TASK MATERIAL:
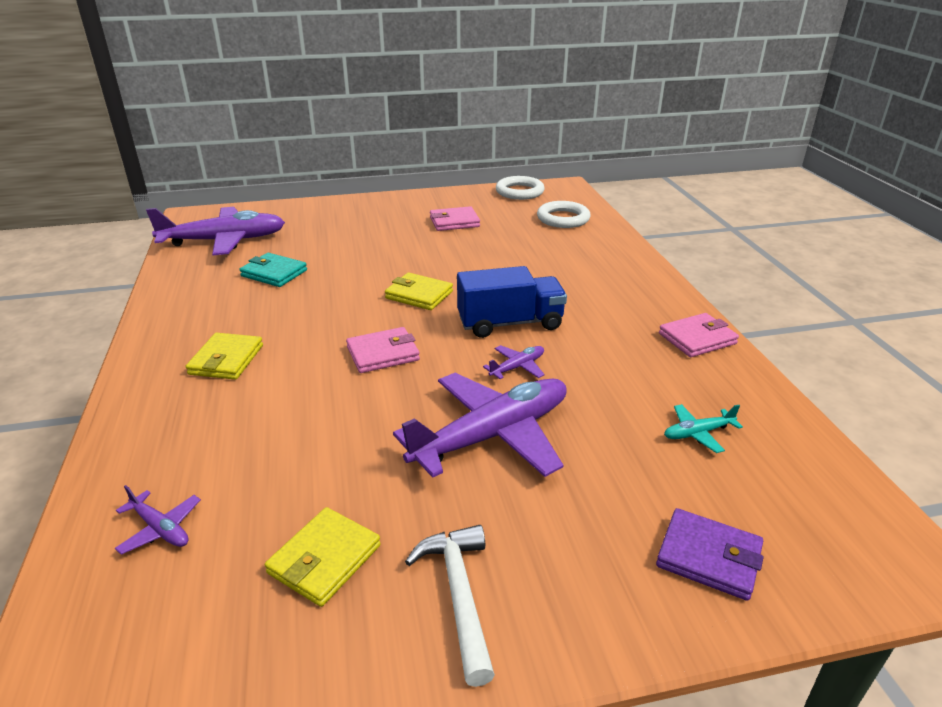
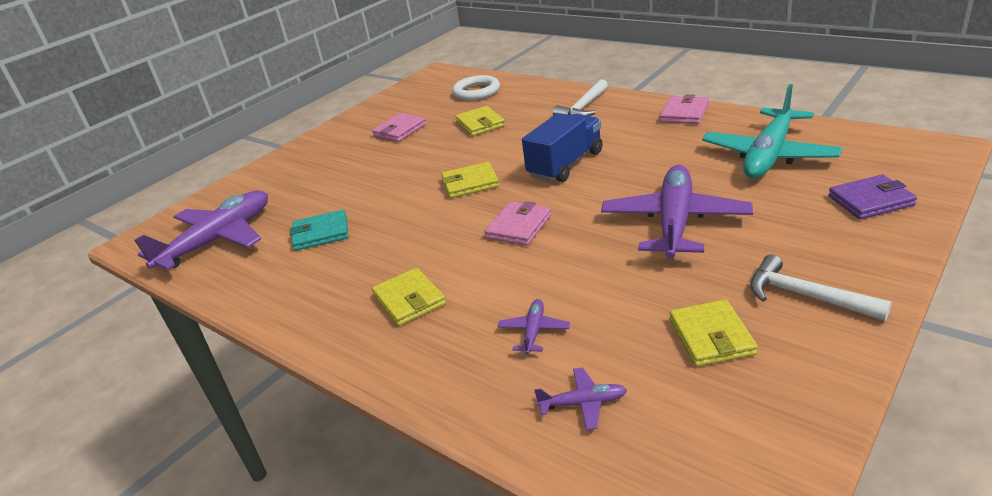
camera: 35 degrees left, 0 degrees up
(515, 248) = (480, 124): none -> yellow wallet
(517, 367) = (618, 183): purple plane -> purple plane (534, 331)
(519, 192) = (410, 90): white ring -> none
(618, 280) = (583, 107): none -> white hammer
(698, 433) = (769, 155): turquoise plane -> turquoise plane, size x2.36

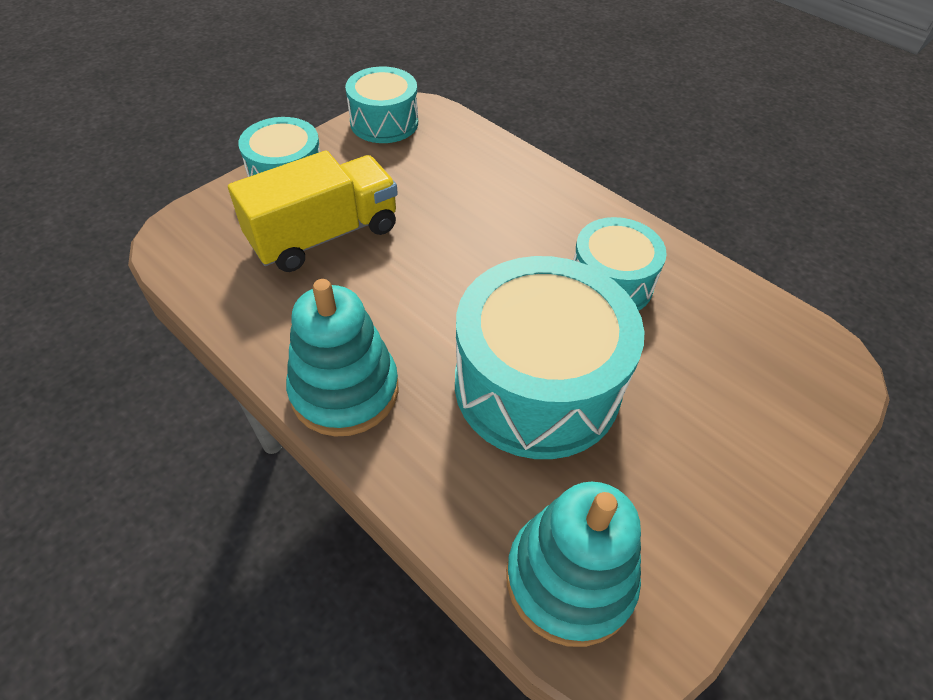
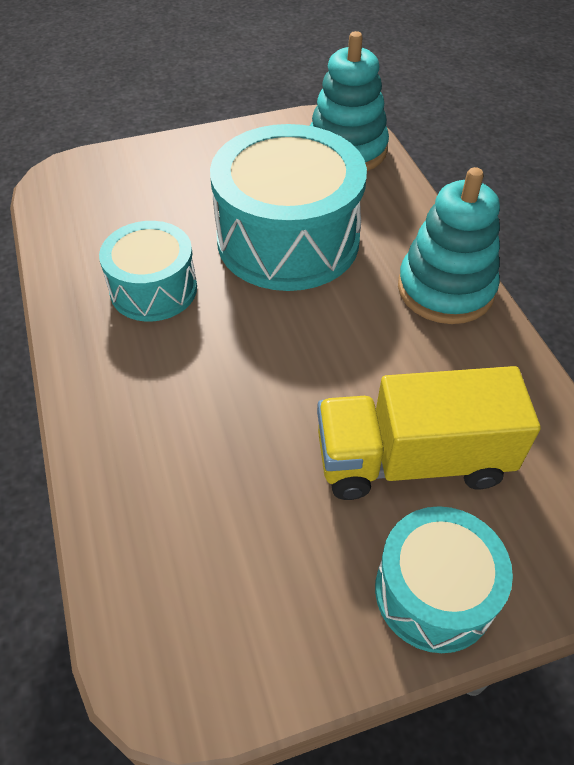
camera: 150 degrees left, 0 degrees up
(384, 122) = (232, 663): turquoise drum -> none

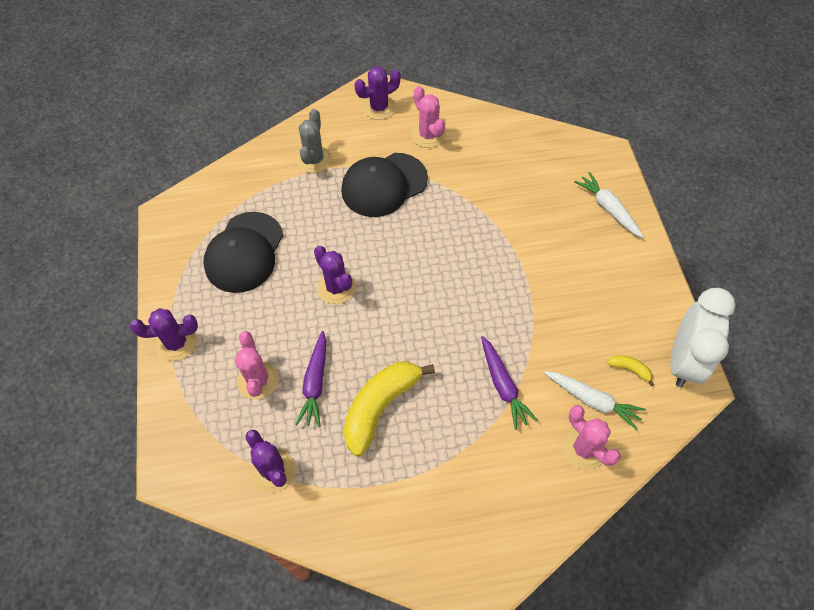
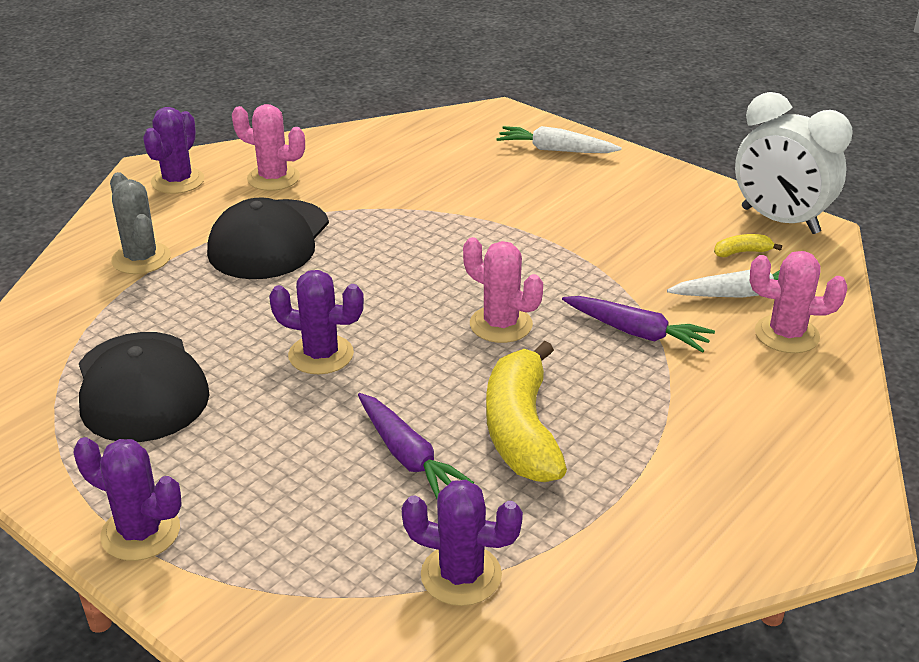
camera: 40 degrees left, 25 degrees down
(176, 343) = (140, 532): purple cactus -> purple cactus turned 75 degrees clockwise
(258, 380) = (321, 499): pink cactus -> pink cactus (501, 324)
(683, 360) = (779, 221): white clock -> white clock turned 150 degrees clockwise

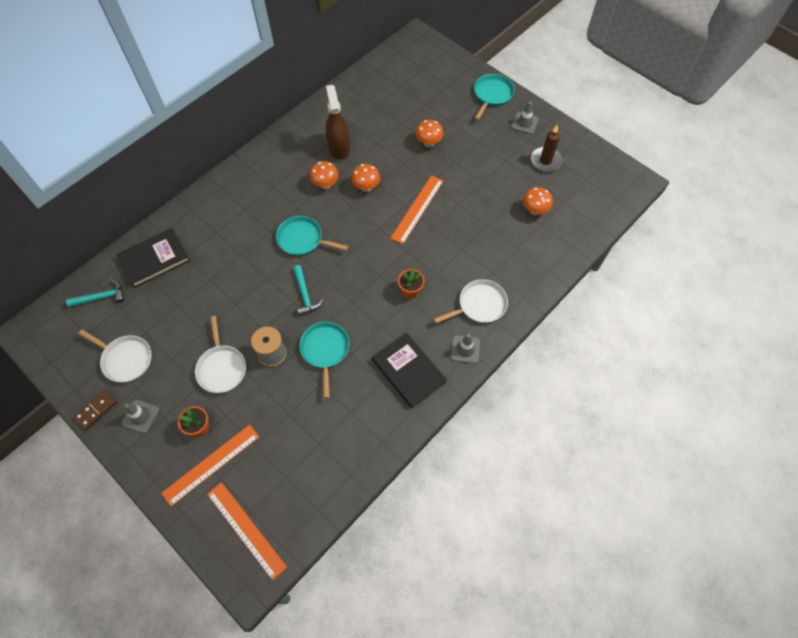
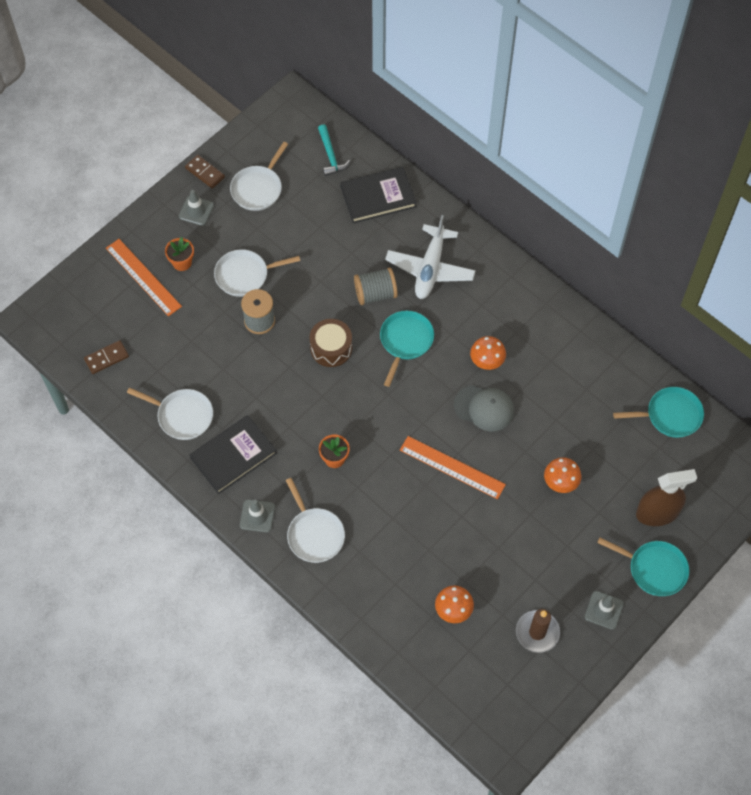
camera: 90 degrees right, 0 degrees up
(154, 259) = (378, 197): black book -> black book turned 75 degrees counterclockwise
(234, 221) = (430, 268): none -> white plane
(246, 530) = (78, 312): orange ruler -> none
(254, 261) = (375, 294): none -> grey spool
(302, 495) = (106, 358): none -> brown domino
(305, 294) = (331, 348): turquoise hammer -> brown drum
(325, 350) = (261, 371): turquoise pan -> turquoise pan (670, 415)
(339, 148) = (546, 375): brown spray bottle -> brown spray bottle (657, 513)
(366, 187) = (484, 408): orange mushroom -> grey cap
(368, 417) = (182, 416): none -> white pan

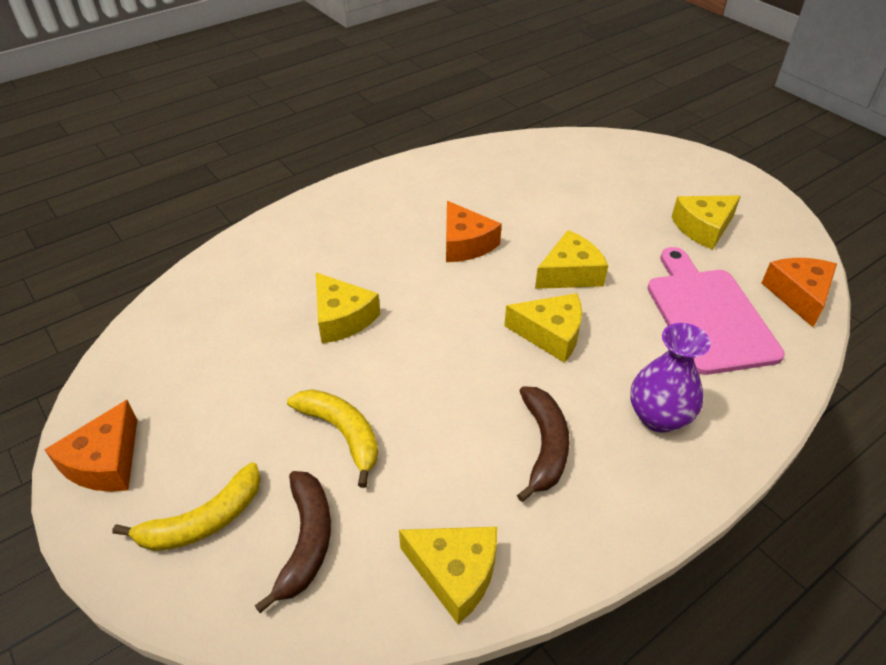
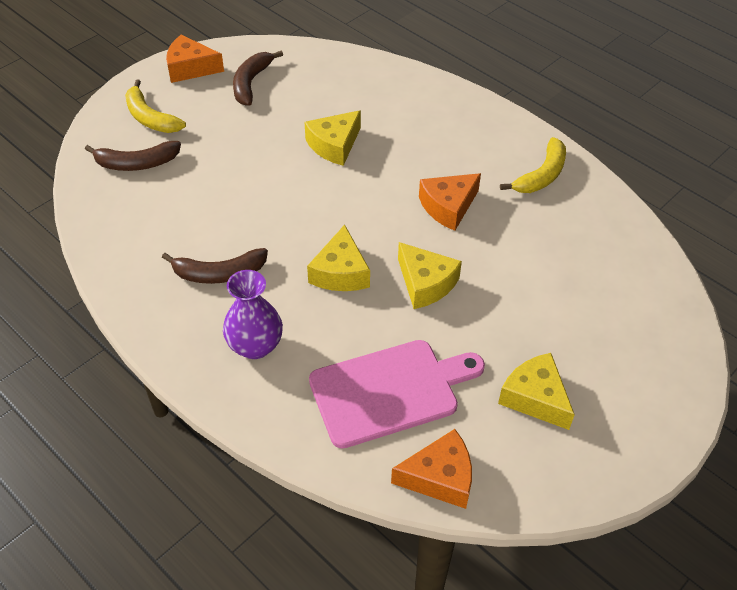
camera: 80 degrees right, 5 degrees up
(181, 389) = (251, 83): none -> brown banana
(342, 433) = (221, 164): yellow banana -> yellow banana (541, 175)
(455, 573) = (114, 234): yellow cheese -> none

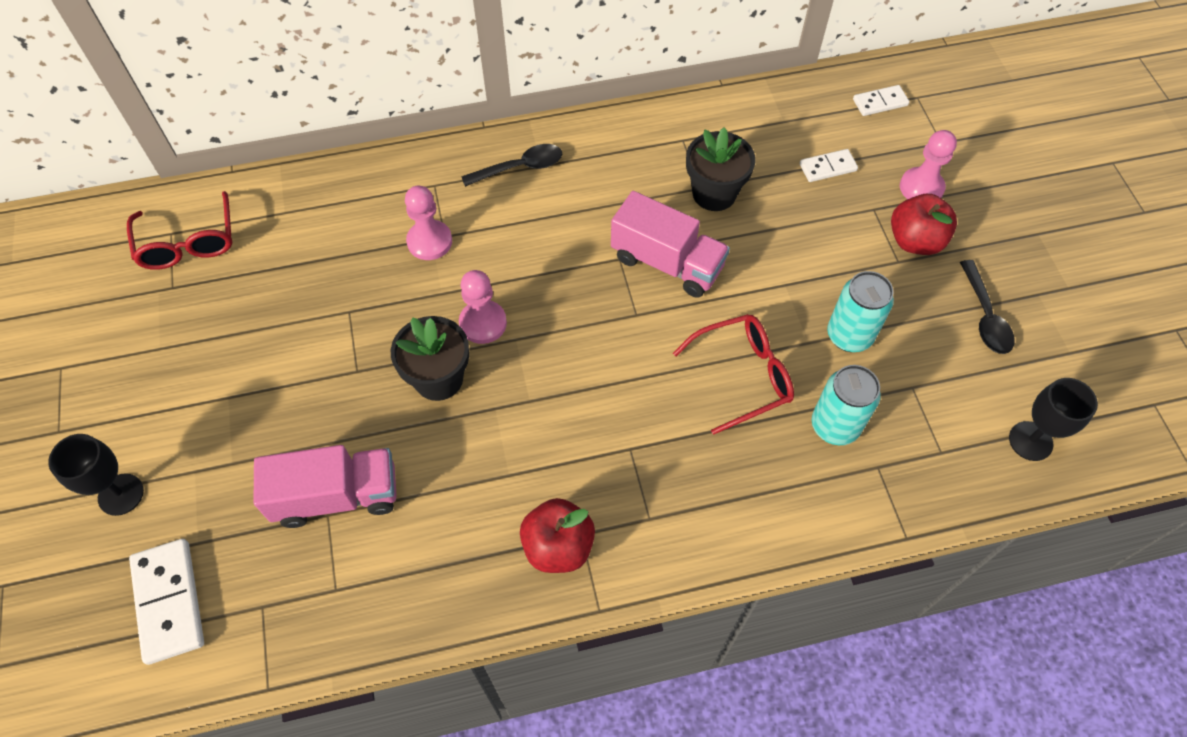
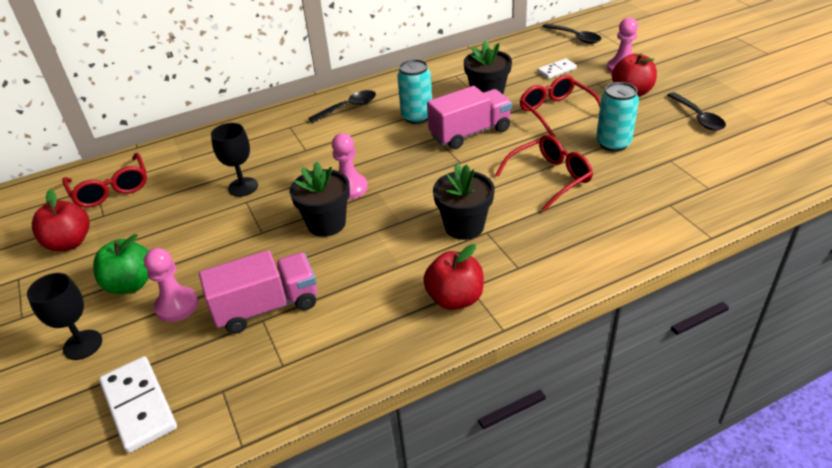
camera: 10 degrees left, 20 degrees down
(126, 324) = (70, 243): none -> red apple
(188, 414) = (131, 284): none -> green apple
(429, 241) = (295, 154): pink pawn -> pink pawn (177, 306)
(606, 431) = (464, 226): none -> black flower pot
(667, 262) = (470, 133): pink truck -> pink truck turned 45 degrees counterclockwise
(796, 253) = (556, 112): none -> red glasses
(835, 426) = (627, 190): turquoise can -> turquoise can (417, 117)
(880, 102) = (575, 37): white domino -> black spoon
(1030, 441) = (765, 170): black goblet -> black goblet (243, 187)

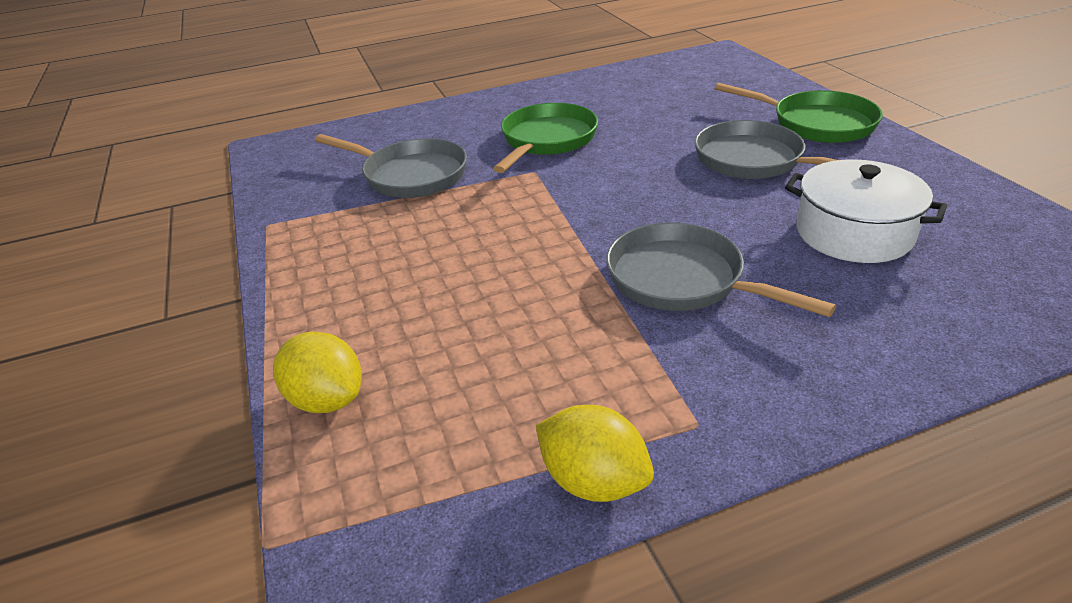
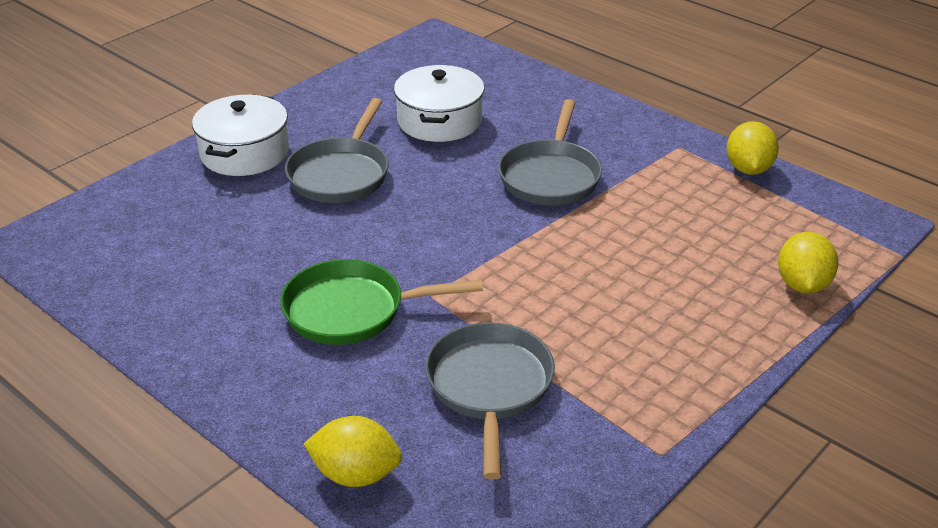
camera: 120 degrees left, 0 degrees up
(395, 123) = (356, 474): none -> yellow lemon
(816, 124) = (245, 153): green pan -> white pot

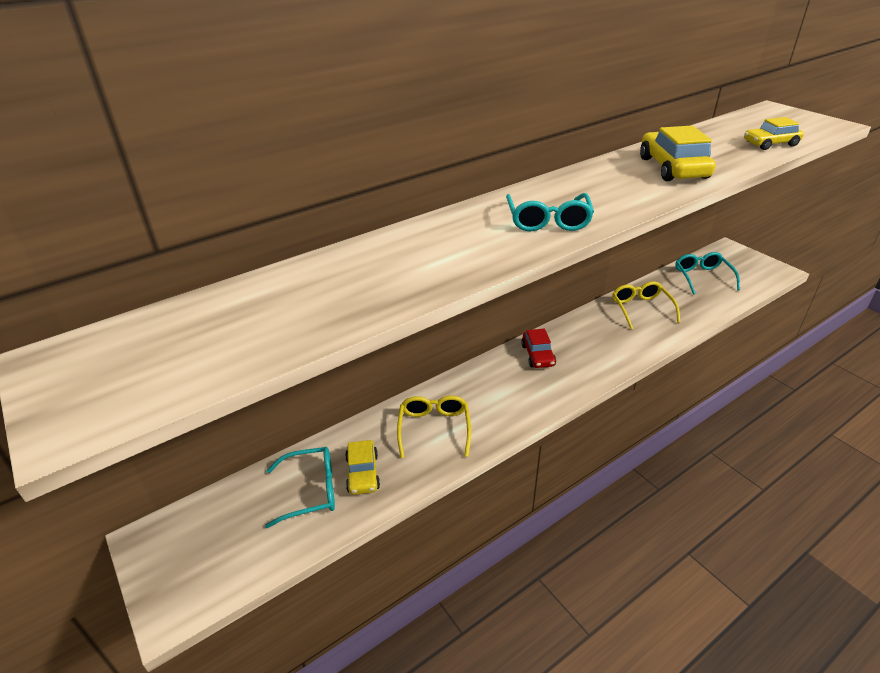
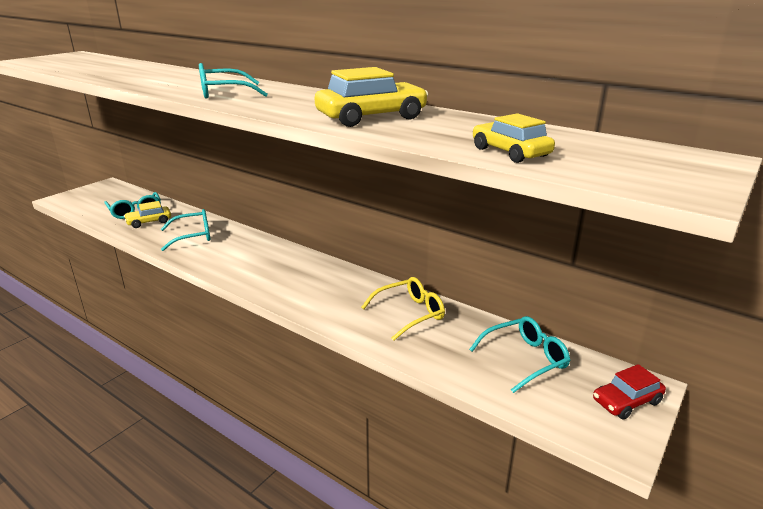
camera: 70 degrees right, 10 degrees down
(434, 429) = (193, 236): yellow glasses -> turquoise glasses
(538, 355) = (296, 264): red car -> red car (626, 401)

WORK INSTRUCTION: Every line of the listing above that includes "yellow" should be copied out.

RESPONSE BELOW:
(515, 248) = (480, 124): none -> yellow wallet
(342, 433) = (221, 164): yellow banana -> yellow banana (541, 175)
(455, 573) = (114, 234): yellow cheese -> none
(395, 123) = (356, 474): none -> yellow lemon
(434, 429) = (193, 236): yellow glasses -> turquoise glasses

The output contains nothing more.